» EXERCISE
How many lines in the listing below contain the string "frame", matching case exactly? Reply with the number alone.

==== TASK DATA ====

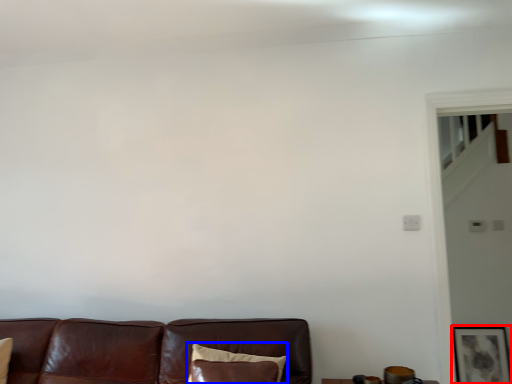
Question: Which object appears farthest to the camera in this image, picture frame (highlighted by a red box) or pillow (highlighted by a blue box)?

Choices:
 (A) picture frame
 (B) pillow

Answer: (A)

====
==== TASK DATA ====

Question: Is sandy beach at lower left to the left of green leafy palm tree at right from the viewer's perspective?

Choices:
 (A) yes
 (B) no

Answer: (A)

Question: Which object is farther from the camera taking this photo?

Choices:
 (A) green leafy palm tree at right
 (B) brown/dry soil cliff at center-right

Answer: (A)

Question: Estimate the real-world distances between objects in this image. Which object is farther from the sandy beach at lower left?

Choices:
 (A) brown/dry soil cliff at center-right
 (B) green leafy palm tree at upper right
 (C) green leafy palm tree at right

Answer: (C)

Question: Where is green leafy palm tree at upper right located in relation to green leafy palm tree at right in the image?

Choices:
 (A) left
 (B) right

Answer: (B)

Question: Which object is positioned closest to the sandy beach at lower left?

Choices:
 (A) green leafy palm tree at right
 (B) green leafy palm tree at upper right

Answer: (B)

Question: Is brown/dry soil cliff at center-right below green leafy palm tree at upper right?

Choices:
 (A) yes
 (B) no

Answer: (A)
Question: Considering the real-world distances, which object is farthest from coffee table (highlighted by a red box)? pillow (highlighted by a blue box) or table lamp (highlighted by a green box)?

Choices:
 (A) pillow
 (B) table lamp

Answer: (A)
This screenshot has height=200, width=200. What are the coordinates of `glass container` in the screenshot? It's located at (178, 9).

====

» FULL RESPONSE
2